Assignment:
Without the pictures, repeat all of the data exactly as it appears below.

[Dataset excerpts]

******

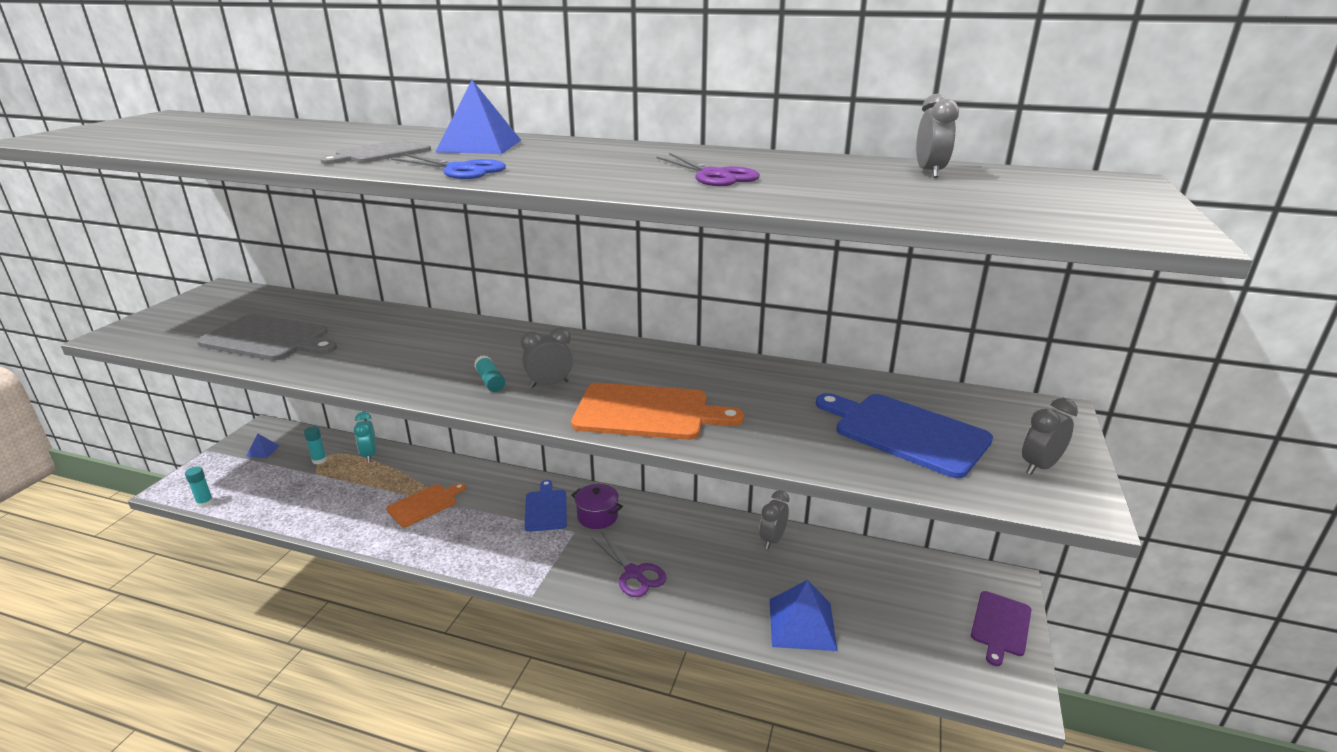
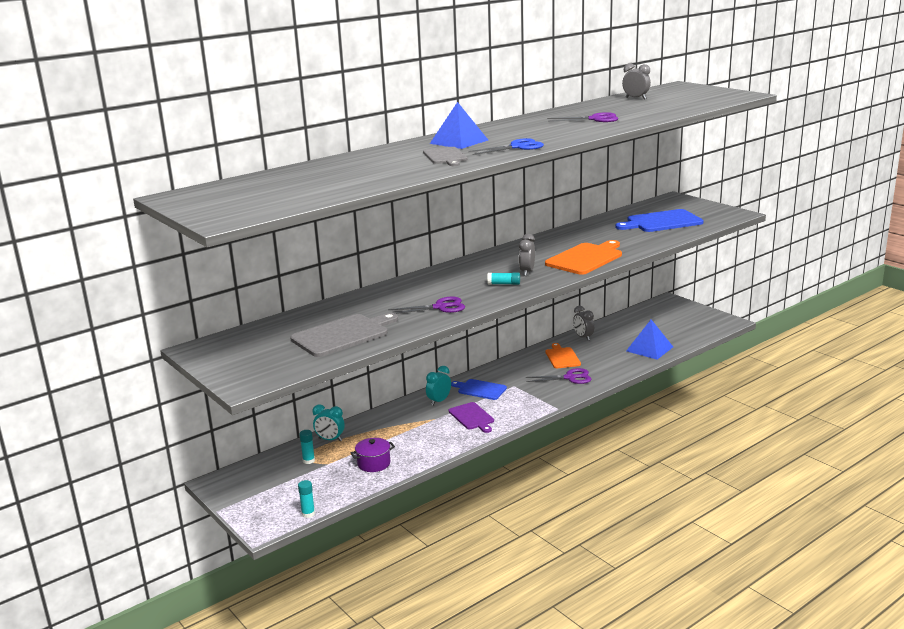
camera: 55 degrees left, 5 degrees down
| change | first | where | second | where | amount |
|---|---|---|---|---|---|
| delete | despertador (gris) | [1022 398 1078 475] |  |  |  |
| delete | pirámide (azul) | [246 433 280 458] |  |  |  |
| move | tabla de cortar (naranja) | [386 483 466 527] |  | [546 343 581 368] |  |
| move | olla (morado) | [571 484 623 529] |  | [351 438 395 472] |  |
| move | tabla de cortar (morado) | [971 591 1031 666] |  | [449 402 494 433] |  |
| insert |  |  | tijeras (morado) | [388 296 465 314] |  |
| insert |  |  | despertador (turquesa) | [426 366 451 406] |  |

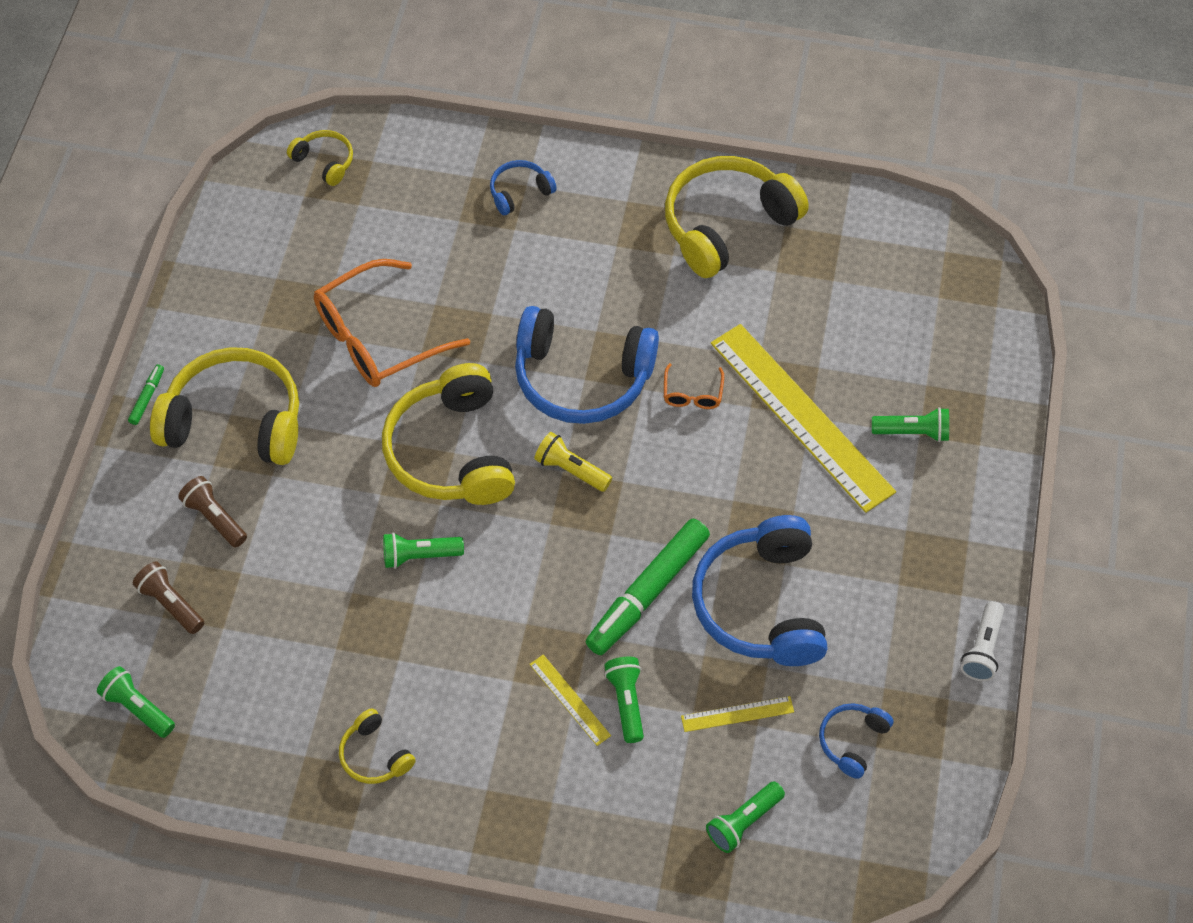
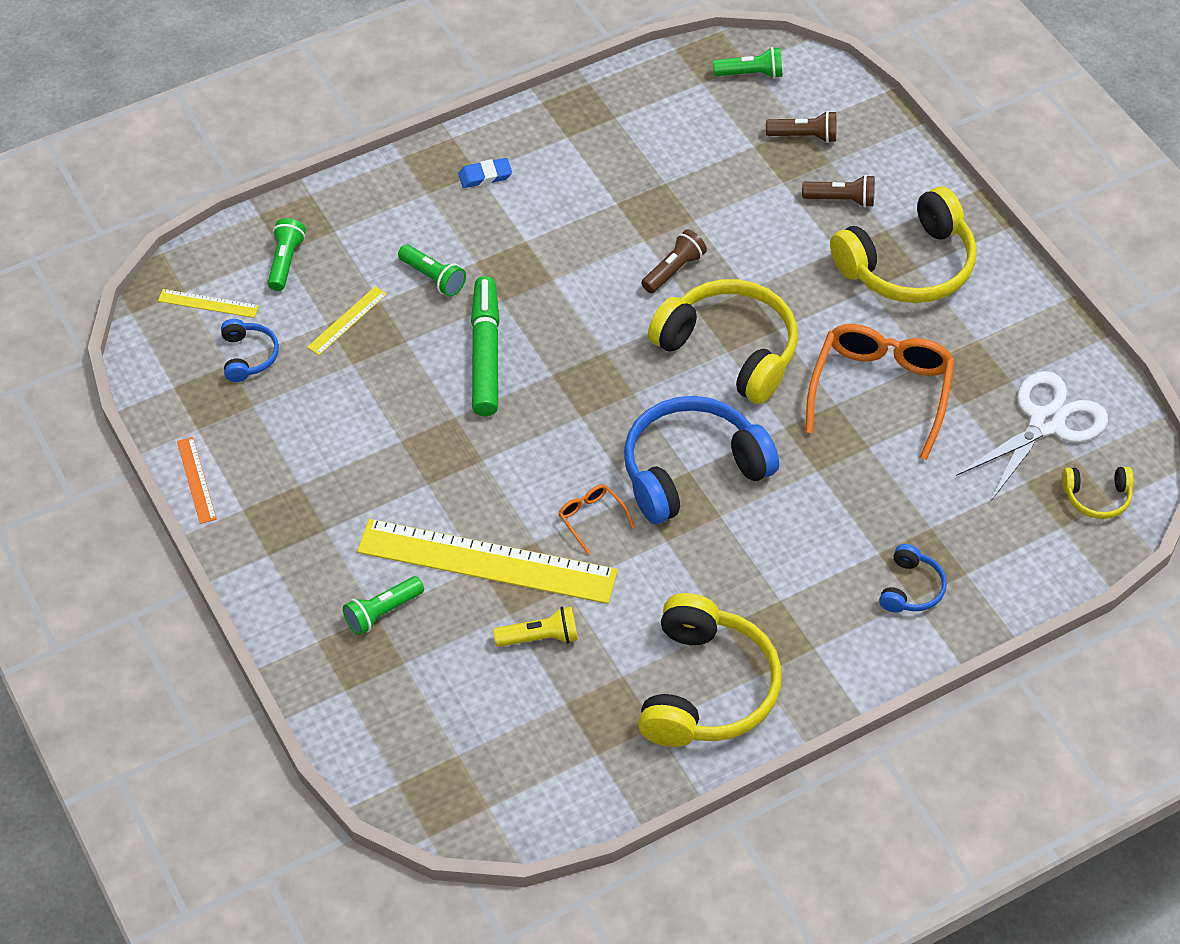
camera: 140 degrees right, 5 degrees down
| change | first | where | second | where | amount |
|---|---|---|---|---|---|
| delete | rotulador (verde) | [128 364 164 425] |  |  |  |
| move | lámpara de mano (amarillo) | [534 432 612 492] |  | [493 606 578 647] |  |
| delete | auriculares (azul) | [692 515 828 666] |  |  |  |
| recolor | lámpara de mano (verde) | [383 533 464 569] | lámpara de mano (marrón) | [642 229 707 293] |  |
| replace | lámpara de mano (blanco) | [961 601 1004 681] | regla (naranja) | [177 437 217 524] |  |
| move | regla (amarillo) | [529 655 611 746] |  | [158 289 259 318] |  |
| delete | auriculares (amarillo) | [339 708 416 784] |  |  |  |
| insert |  |  | goma de borrar (azul) | [458 158 512 188] |  |
| insert |  |  | tijeras (blanco) | [956 371 1108 502] |  |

******

Task solution:
camera: 55 degrees left, 5 degrees down
| change | first | where | second | where | amount |
|---|---|---|---|---|---|
| delete | despertador (gris) | [1022 398 1078 475] |  |  |  |
| delete | pirámide (azul) | [246 433 280 458] |  |  |  |
| move | tabla de cortar (naranja) | [386 483 466 527] |  | [546 343 581 368] |  |
| move | olla (morado) | [571 484 623 529] |  | [351 438 395 472] |  |
| move | tabla de cortar (morado) | [971 591 1031 666] |  | [449 402 494 433] |  |
| insert |  |  | tijeras (morado) | [388 296 465 314] |  |
| insert |  |  | despertador (turquesa) | [426 366 451 406] |  |

camera: 140 degrees right, 5 degrees down
| change | first | where | second | where | amount |
|---|---|---|---|---|---|
| delete | rotulador (verde) | [128 364 164 425] |  |  |  |
| move | lámpara de mano (amarillo) | [534 432 612 492] |  | [493 606 578 647] |  |
| delete | auriculares (azul) | [692 515 828 666] |  |  |  |
| recolor | lámpara de mano (verde) | [383 533 464 569] | lámpara de mano (marrón) | [642 229 707 293] |  |
| replace | lámpara de mano (blanco) | [961 601 1004 681] | regla (naranja) | [177 437 217 524] |  |
| move | regla (amarillo) | [529 655 611 746] |  | [158 289 259 318] |  |
| delete | auriculares (amarillo) | [339 708 416 784] |  |  |  |
| insert |  |  | goma de borrar (azul) | [458 158 512 188] |  |
| insert |  |  | tijeras (blanco) | [956 371 1108 502] |  |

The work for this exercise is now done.